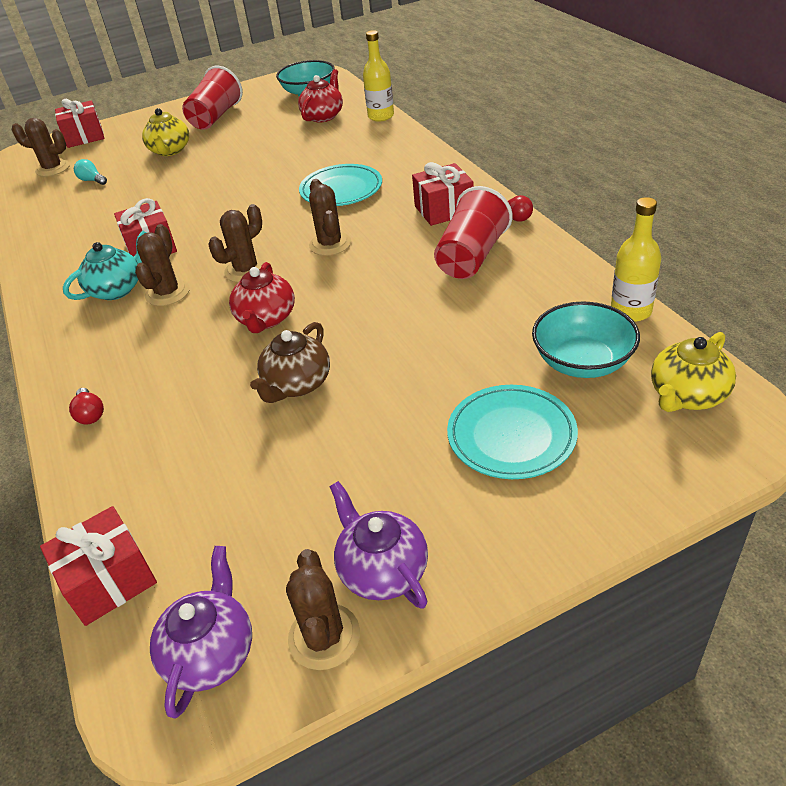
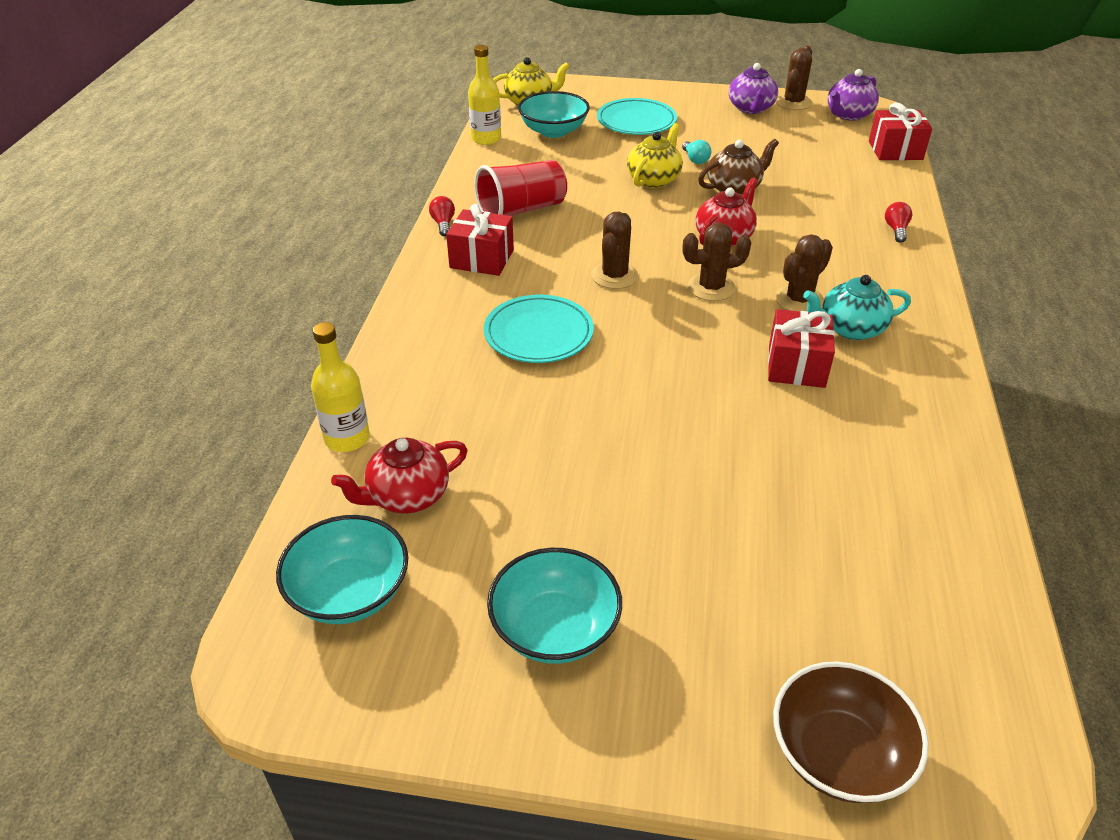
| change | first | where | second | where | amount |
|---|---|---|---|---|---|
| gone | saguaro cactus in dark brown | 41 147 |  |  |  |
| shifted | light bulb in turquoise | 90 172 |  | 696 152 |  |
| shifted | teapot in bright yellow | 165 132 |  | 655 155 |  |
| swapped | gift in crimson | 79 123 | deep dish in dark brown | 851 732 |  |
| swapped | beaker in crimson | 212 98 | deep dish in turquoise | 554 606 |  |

+++

EXERCISE DIRECTIONS:
Copy every line of the records above that contains "turquoise".

RESPONSE TO THE TASK:
| shifted | light bulb in turquoise | 90 172 |  | 696 152 |  |
| swapped | beaker in crimson | 212 98 | deep dish in turquoise | 554 606 |  |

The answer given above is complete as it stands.